Exercise aim
In the data below, find the line containing "Find all instances"; reproduce that line and all subsequent lines exactly, and nothing else.

Dataset records
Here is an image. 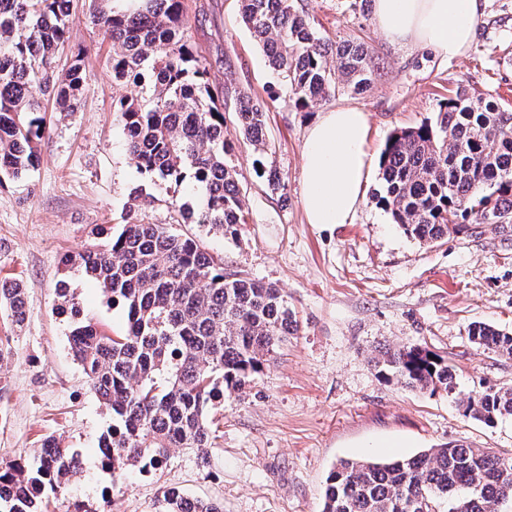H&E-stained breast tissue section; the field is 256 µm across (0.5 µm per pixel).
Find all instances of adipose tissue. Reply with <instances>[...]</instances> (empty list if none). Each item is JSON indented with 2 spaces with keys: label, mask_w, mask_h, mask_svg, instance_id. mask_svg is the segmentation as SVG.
Here are the masks:
<instances>
[{
  "label": "adipose tissue",
  "mask_w": 512,
  "mask_h": 512,
  "mask_svg": "<svg viewBox=\"0 0 512 512\" xmlns=\"http://www.w3.org/2000/svg\"><path fill=\"white\" fill-rule=\"evenodd\" d=\"M482 0H374L384 38L447 58L466 55L477 36ZM367 113L353 105L319 112L302 150L305 211L311 224H348L364 203L373 156Z\"/></svg>",
  "instance_id": "adipose-tissue-1"
}]
</instances>
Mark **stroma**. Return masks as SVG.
Segmentation results:
<instances>
[{
    "label": "stroma",
    "mask_w": 512,
    "mask_h": 512,
    "mask_svg": "<svg viewBox=\"0 0 512 512\" xmlns=\"http://www.w3.org/2000/svg\"><path fill=\"white\" fill-rule=\"evenodd\" d=\"M184 5L191 44L209 63L210 85L223 93L224 136L234 147L226 161L246 221L224 233L182 220L180 206H195L201 194L191 181L175 196L155 186L144 220L193 238L223 259L225 272L280 289L297 327L244 393L225 396L211 412L216 437L206 459L174 448L161 467L129 468L117 479L102 464L99 439L112 413L70 350L56 288L66 283L84 320L112 336L124 333L122 308L64 260L89 247L93 229L122 228L142 176L112 103L142 89L113 82L112 43L92 23L91 0H76L57 59L63 70L72 55L84 57L76 109L44 102L50 134L38 166L23 179L0 181V281L25 291L23 326L0 308V463L33 460L49 436L80 454L81 473L46 495L47 512H155L168 486L224 512H321L327 476L342 460L389 461L445 443L512 449V417L485 425L465 417L456 397L411 390L372 364L382 347L420 344L454 365L459 394L512 387V358L468 337L475 322L512 333V239L486 225L478 235L417 241L378 204L376 169L352 223H308L301 154L314 112L290 100L242 22L239 0ZM303 5L324 36L360 35L374 51L371 86L331 100L368 112L374 155L395 130L435 119L457 91L512 107V0H484L477 38L457 60L386 41L372 14L350 15L345 0ZM243 92L267 104L264 145L247 142L237 126L233 102ZM258 157L282 174L283 192L256 176Z\"/></svg>",
    "instance_id": "1"
}]
</instances>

Task response
Find all instances of adipose tissue. Reply with <instances>[...]</instances> (empty list if none). Each item is JSON indented with 2 spaces with keys: label, mask_w, mask_h, mask_svg, instance_id. mask_svg is the segmentation as SVG.
Here are the masks:
<instances>
[{
  "label": "adipose tissue",
  "mask_w": 512,
  "mask_h": 512,
  "mask_svg": "<svg viewBox=\"0 0 512 512\" xmlns=\"http://www.w3.org/2000/svg\"><path fill=\"white\" fill-rule=\"evenodd\" d=\"M482 0H374L384 38L447 58L466 55L477 36ZM367 113L353 105L319 112L302 150L305 211L311 224H348L364 203L373 156Z\"/></svg>",
  "instance_id": "adipose-tissue-1"
}]
</instances>
Mark **stroma**. Return masks as SVG.
Segmentation results:
<instances>
[{
    "label": "stroma",
    "mask_w": 512,
    "mask_h": 512,
    "mask_svg": "<svg viewBox=\"0 0 512 512\" xmlns=\"http://www.w3.org/2000/svg\"><path fill=\"white\" fill-rule=\"evenodd\" d=\"M184 5L191 44L209 63L210 85L223 93L224 136L234 147L226 161L246 221L224 233L182 220L180 206H195L201 194L191 181L175 196L155 186L144 220L193 238L223 259L225 272L280 289L297 327L244 393L225 396L211 412L216 437L206 459L174 448L161 467L129 468L117 479L102 464L99 439L112 413L70 350L56 288L66 283L84 320L112 336L124 333L122 308L64 260L89 247L93 229L122 228L142 176L112 103L142 89L113 82L112 43L92 23L91 0H76L57 59L63 70L72 55L84 57L76 109L44 102L50 134L38 166L23 179L0 181V281L25 291L23 326L0 308V463L33 460L49 436L80 454L81 473L46 495L47 512H155L168 486L224 512H321L327 476L342 460L389 461L445 443L512 449V417L485 425L465 417L456 397L411 390L372 364L382 347L420 344L454 365L459 394L512 387V358L468 337L475 322L512 333V239L486 225L478 235L417 241L378 204L376 169L352 223H308L301 154L314 112L290 100L242 22L239 0ZM303 5L324 36L360 35L374 51L371 86L331 100L368 112L374 155L395 130L435 119L457 91L512 107V0H484L477 38L457 60L386 41L372 14L350 15L345 0ZM243 92L267 104L264 145L247 142L237 126L233 102ZM258 157L282 174L283 192L256 176Z\"/></svg>",
    "instance_id": "1"
}]
</instances>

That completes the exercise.